** BEGIN Raw data **
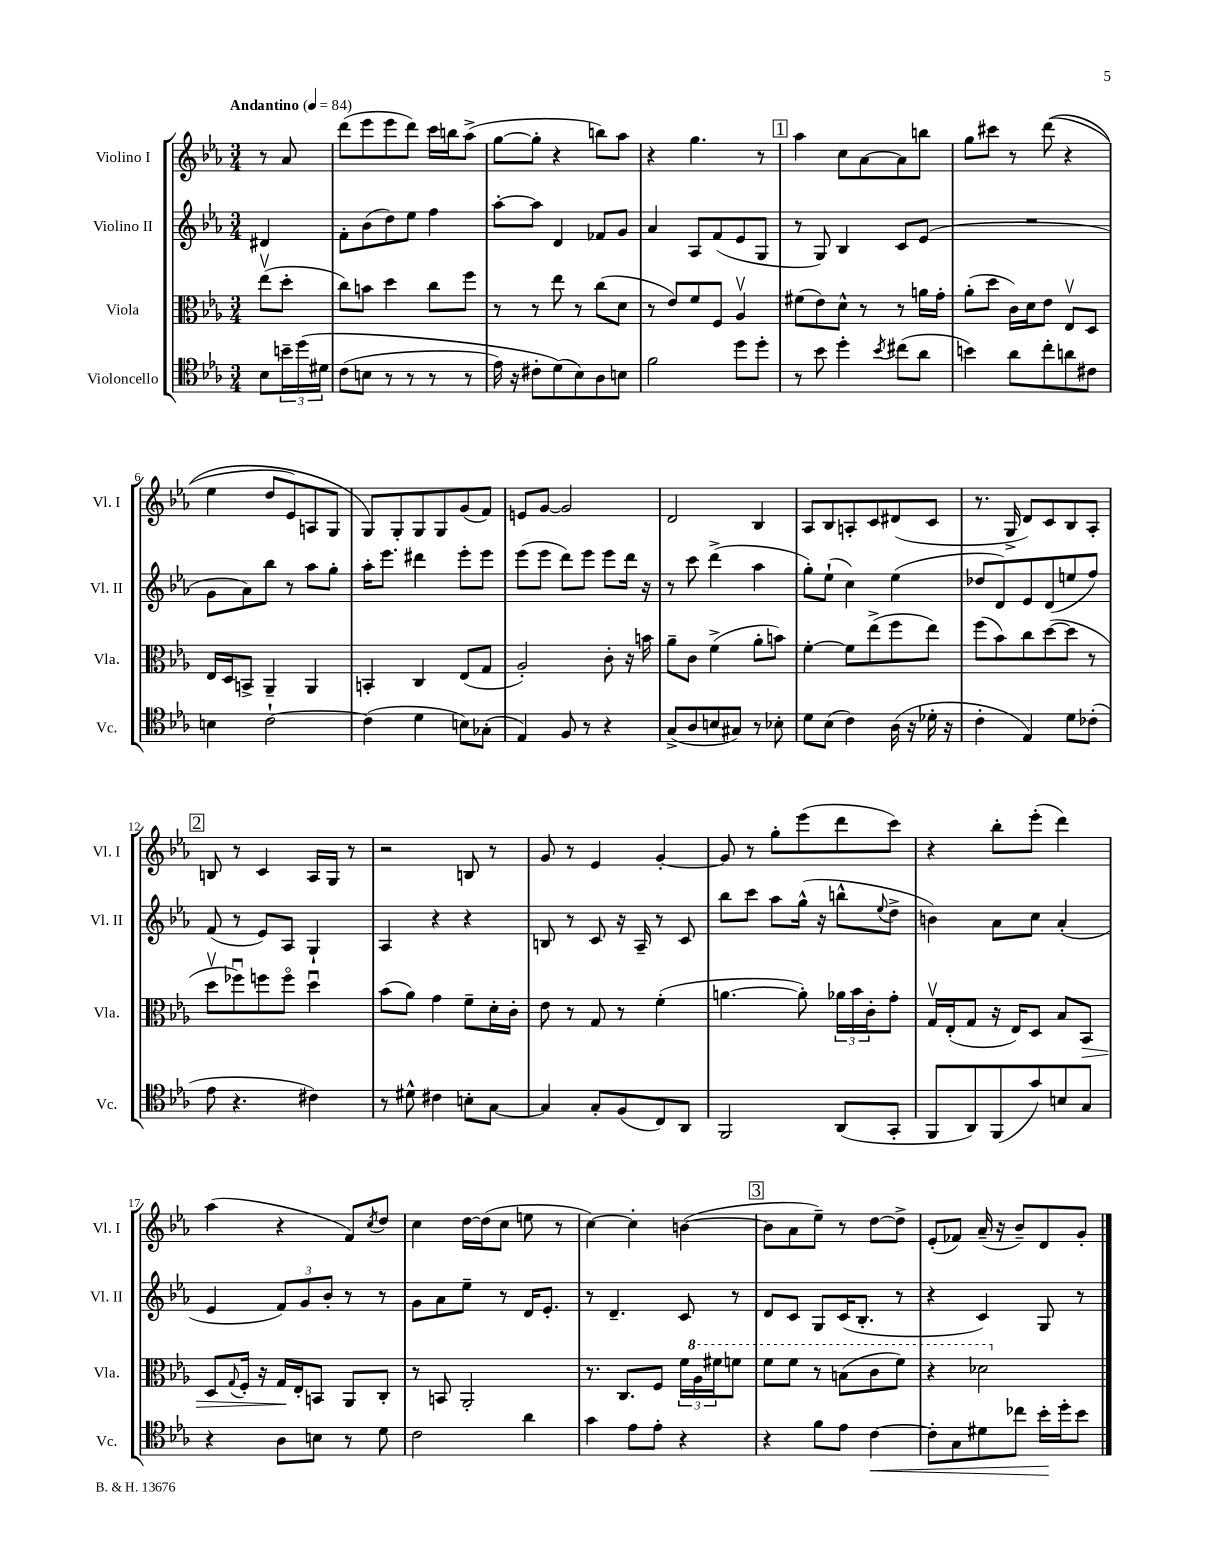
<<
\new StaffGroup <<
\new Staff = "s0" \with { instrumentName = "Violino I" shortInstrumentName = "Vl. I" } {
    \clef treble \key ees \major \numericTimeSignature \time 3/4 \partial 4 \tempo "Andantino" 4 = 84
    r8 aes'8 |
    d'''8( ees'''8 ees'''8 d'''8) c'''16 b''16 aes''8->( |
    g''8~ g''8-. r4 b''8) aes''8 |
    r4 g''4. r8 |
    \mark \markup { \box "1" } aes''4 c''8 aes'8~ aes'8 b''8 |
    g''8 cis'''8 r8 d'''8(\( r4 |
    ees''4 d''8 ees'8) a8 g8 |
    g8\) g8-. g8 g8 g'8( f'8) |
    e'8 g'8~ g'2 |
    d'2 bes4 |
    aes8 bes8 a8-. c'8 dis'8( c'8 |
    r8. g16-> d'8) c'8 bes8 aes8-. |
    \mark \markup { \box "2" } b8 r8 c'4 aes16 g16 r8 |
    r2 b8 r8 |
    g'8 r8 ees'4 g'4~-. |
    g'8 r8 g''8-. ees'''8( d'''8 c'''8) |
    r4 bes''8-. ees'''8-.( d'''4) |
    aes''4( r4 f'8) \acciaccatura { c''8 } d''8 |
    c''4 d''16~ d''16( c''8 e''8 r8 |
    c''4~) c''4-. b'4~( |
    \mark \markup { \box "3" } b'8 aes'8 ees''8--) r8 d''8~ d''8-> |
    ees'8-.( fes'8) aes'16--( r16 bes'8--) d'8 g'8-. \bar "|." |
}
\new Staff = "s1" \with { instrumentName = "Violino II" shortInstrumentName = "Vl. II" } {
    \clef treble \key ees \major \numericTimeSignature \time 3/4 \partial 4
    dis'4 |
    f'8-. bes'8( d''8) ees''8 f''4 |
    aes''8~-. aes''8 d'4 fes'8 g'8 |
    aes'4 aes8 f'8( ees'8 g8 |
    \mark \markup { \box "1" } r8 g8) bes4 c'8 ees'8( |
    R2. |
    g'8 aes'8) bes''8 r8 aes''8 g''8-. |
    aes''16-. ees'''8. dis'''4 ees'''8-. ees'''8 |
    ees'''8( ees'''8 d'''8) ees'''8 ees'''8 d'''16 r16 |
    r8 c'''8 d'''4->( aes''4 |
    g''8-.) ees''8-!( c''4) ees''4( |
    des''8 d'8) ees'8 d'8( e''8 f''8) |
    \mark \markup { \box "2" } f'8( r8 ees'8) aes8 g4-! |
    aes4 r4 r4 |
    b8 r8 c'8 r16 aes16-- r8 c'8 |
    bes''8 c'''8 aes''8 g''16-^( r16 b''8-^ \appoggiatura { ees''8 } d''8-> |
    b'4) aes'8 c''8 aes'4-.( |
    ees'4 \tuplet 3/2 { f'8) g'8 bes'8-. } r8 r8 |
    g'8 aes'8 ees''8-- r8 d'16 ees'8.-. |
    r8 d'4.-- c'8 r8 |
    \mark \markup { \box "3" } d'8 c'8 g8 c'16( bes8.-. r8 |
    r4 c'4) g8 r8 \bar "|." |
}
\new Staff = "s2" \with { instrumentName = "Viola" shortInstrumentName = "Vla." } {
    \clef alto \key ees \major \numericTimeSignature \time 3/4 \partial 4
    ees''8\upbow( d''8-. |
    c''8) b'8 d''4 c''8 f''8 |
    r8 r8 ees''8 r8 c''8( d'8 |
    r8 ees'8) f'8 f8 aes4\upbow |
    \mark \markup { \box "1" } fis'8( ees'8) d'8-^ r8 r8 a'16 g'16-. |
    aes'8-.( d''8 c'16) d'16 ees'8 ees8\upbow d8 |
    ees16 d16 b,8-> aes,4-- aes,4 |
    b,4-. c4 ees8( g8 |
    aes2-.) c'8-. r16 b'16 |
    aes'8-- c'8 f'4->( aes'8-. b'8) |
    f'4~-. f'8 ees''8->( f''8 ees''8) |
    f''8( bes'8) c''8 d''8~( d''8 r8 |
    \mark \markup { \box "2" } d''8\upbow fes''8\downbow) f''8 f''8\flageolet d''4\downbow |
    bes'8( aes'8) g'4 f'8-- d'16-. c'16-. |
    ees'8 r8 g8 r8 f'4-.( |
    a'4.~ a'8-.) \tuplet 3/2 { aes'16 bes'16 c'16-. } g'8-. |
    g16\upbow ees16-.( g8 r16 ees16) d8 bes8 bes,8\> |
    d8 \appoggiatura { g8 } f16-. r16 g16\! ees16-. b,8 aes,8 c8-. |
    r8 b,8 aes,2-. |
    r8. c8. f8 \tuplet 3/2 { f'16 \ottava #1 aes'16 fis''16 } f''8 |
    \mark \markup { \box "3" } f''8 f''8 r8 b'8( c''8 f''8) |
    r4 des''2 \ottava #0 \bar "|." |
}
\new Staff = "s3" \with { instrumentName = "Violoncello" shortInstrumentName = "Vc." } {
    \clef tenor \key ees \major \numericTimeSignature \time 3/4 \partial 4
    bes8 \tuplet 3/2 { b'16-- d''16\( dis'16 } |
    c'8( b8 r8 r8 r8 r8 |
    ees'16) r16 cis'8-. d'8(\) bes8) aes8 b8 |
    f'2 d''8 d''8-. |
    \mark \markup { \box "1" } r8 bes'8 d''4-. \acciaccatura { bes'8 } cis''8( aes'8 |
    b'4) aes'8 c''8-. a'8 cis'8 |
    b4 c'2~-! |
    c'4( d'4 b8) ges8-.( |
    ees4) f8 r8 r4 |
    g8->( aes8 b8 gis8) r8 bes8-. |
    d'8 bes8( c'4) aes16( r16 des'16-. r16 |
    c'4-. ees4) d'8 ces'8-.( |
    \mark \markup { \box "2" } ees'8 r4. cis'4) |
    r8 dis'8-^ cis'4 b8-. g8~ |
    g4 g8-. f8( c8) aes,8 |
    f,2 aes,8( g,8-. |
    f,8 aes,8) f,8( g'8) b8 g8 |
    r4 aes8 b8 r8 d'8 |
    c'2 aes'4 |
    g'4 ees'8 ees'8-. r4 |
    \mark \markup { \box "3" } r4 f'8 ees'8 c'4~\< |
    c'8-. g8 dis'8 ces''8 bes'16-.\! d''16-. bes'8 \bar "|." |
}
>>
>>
** END Raw data **
▶ _Aim_
Find every line in the records where the string "partial" appears, even as part of a longer word, and copy each of those lines.

▶ _Answer below_
    \clef treble \key ees \major \numericTimeSignature \time 3/4 \partial 4 \tempo "Andantino" 4 = 84
    \clef treble \key ees \major \numericTimeSignature \time 3/4 \partial 4
    \clef alto \key ees \major \numericTimeSignature \time 3/4 \partial 4
    \clef tenor \key ees \major \numericTimeSignature \time 3/4 \partial 4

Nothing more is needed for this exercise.